Image change detection data
▶

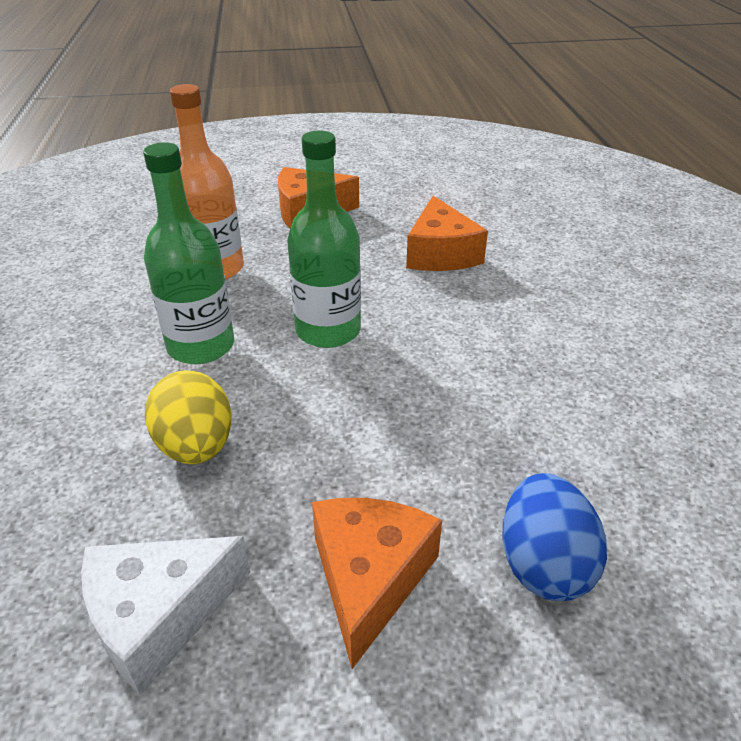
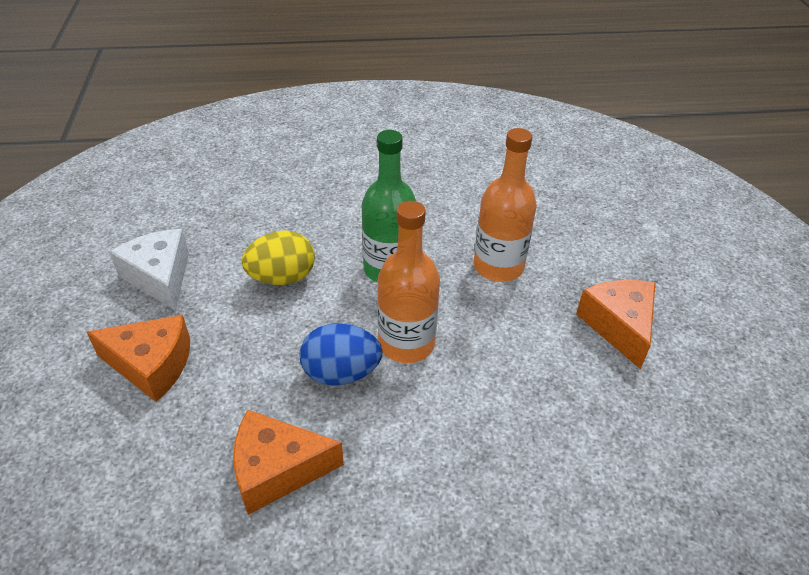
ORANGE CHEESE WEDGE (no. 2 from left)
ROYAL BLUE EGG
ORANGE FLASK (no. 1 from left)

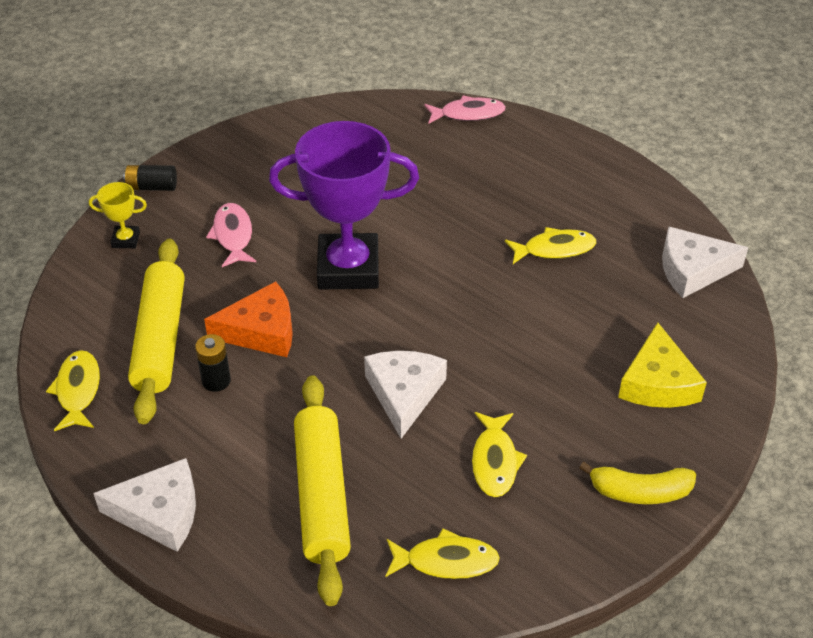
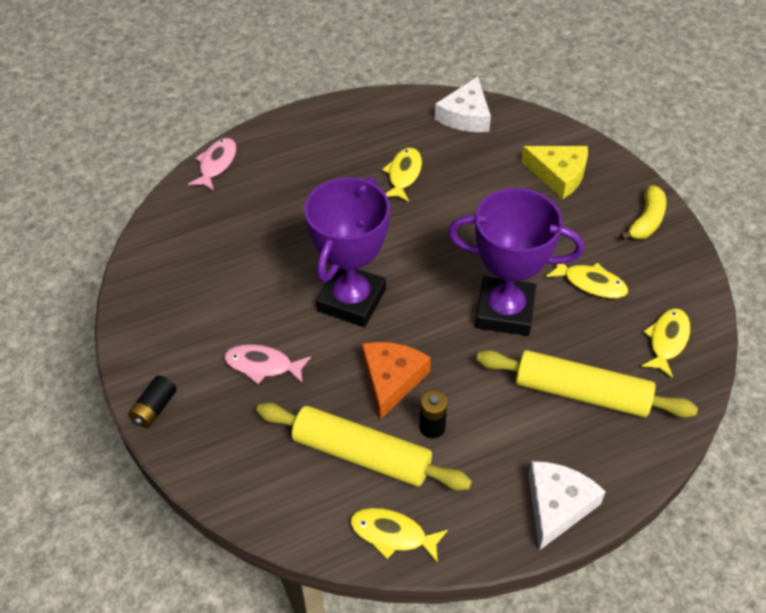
YELLOW TROPHY
PURPLE TROPHY (no. 2 from left)

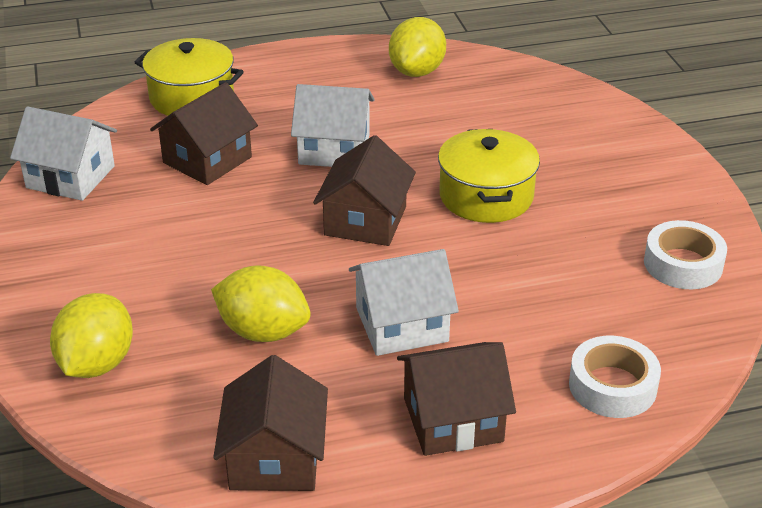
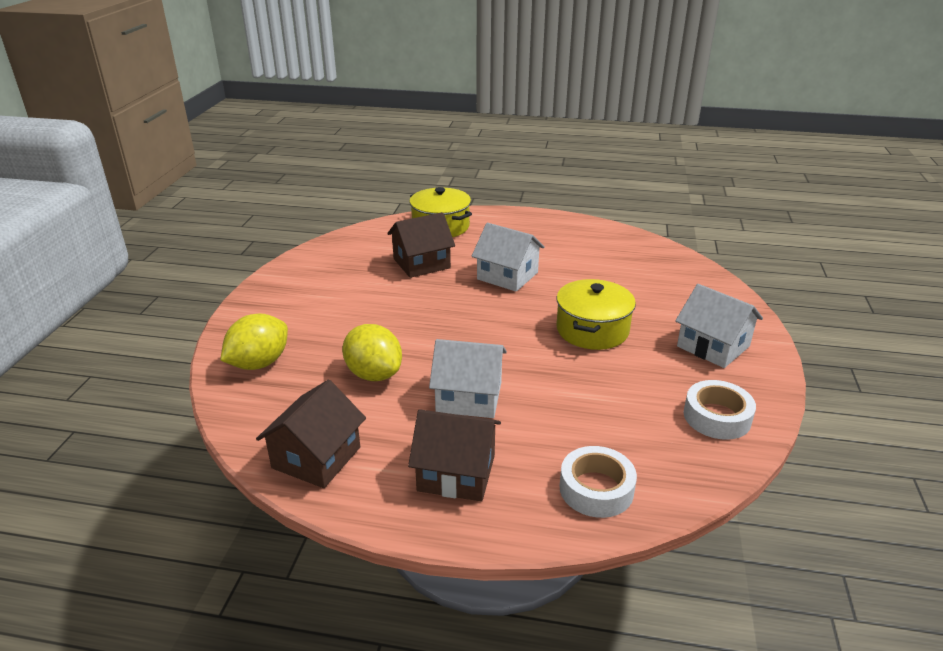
BROWN COTTAGE (no. 3 from left in the first image)
YELLOW TOY LEMON (no. 3 from left in the first image)
PURE WHITE COTTAGE (no. 3 from left)

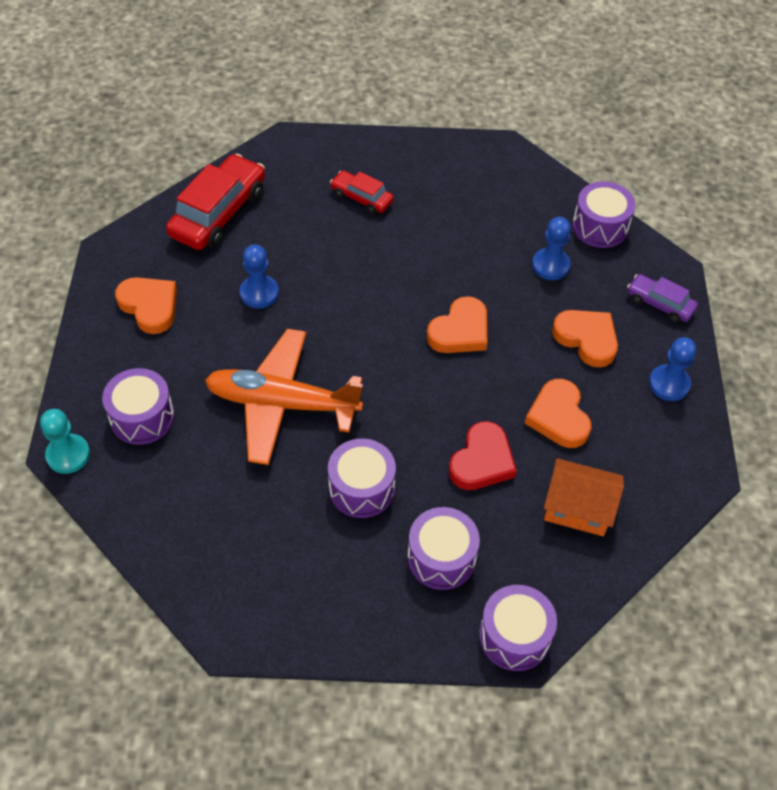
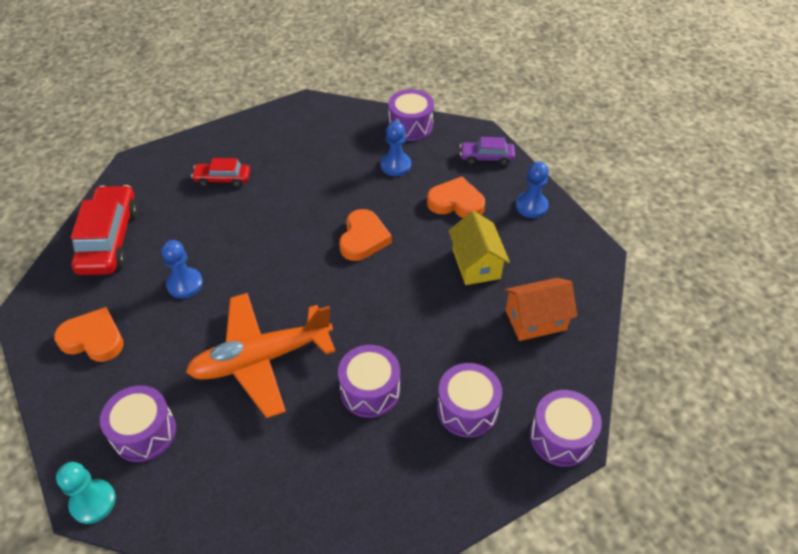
CRIMSON HEART SHAPE
YELLOW COTTAGE

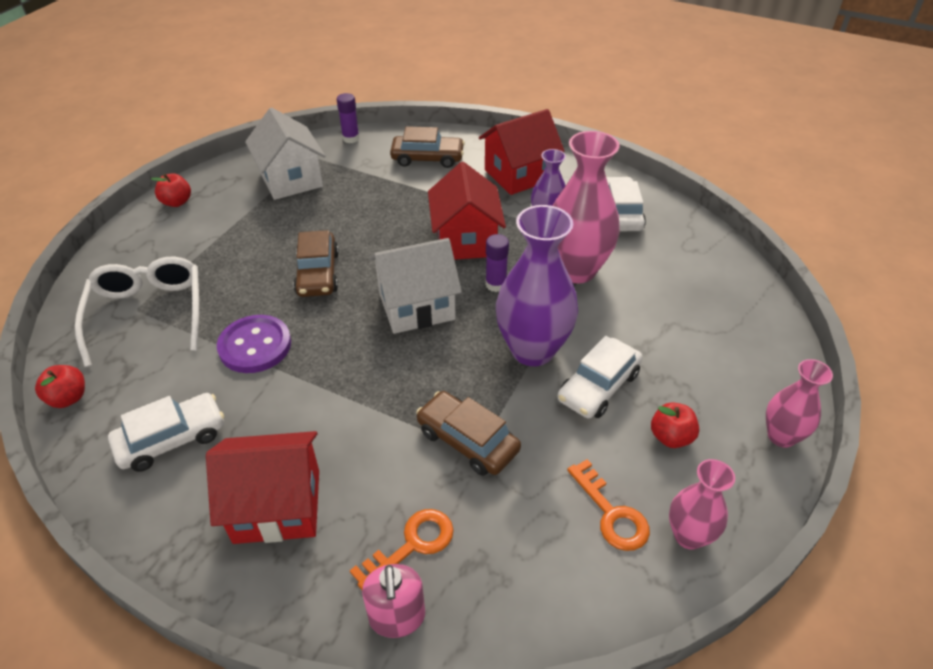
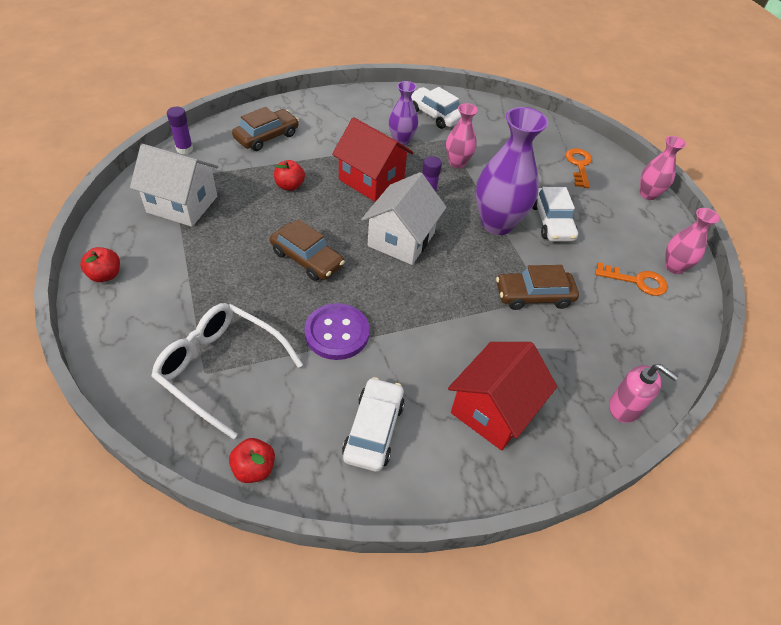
CRIMSON COTTAGE (no. 3 from left in the first image)
ORANGE LATCHKEY (no. 1 from left)
CRIMSON APPLE (no. 3 from left)
ROSY VASE (no. 1 from left)

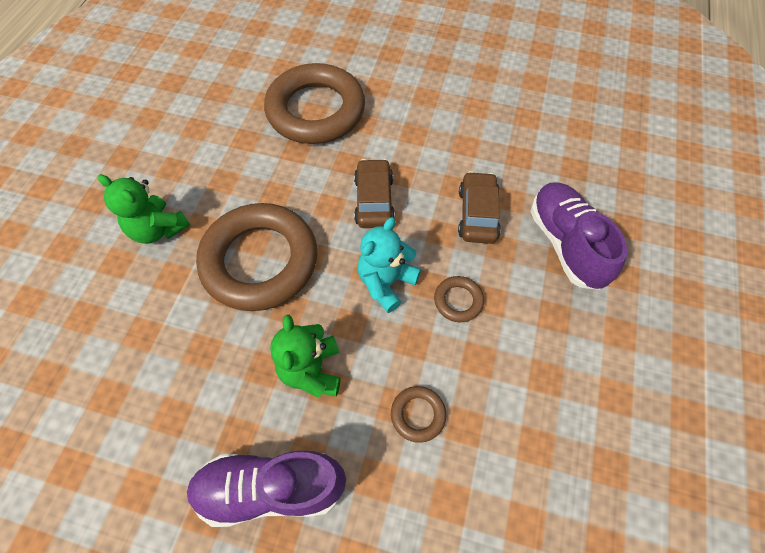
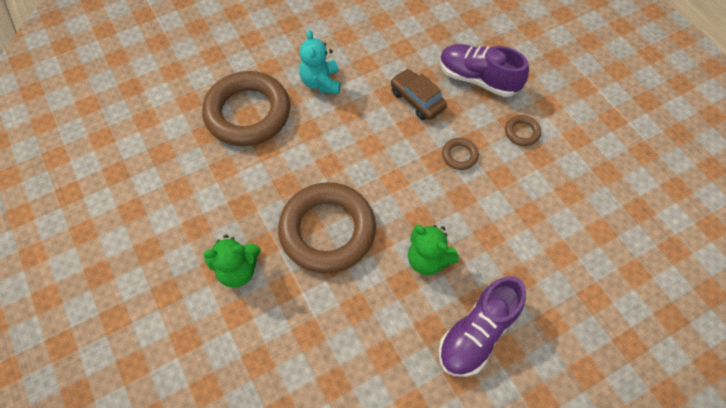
BROWN CAR (no. 1 from left in the first image)
TURQUOISE TEDDY
BROWN RING (no. 4 from left)

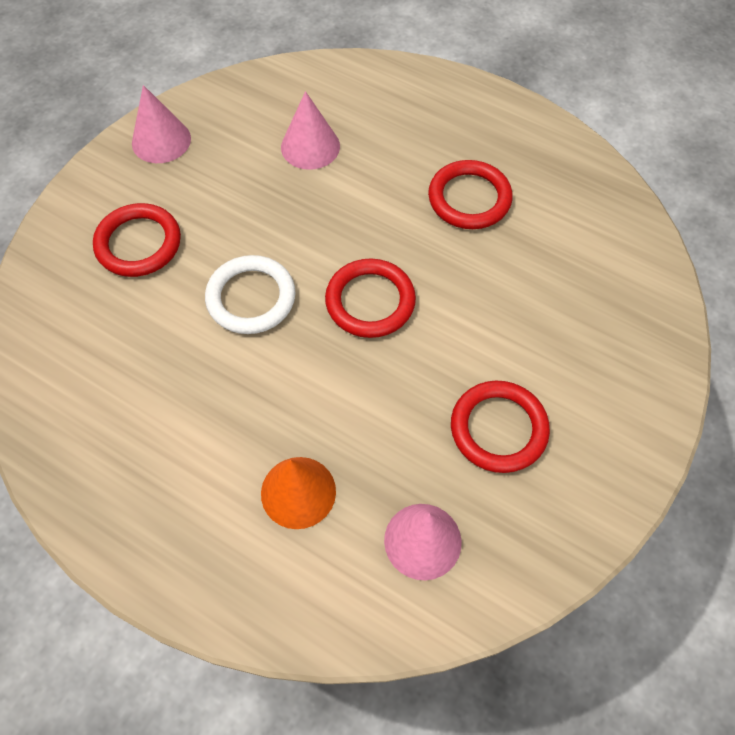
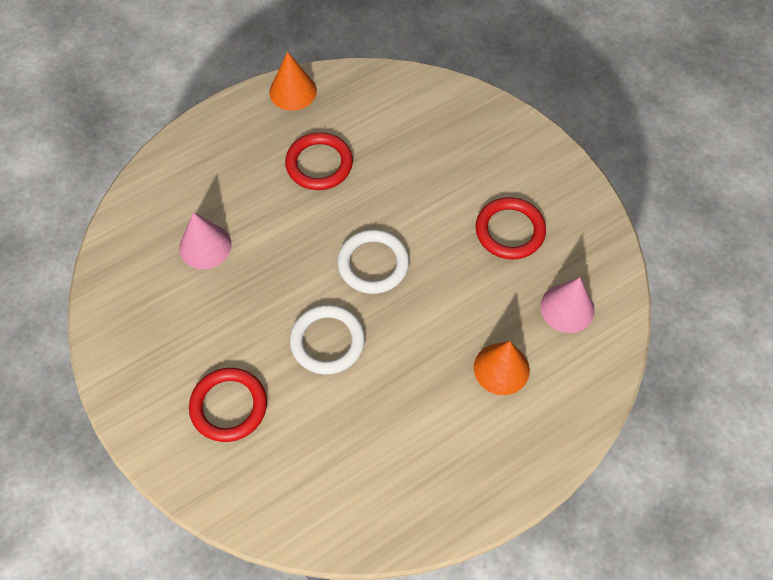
ROSY SOLID CONE (no. 1 from left in the first image)
ORANGE SOLID CONE (no. 1 from left)
PURE WHITE RING (no. 2 from left)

◀

> **What you are asked to do**
The string "BROWN" marks the lines to copy; report each of them from the data above.

> **Completed exercise**
BROWN COTTAGE (no. 3 from left in the first image)
BROWN CAR (no. 1 from left in the first image)
BROWN RING (no. 4 from left)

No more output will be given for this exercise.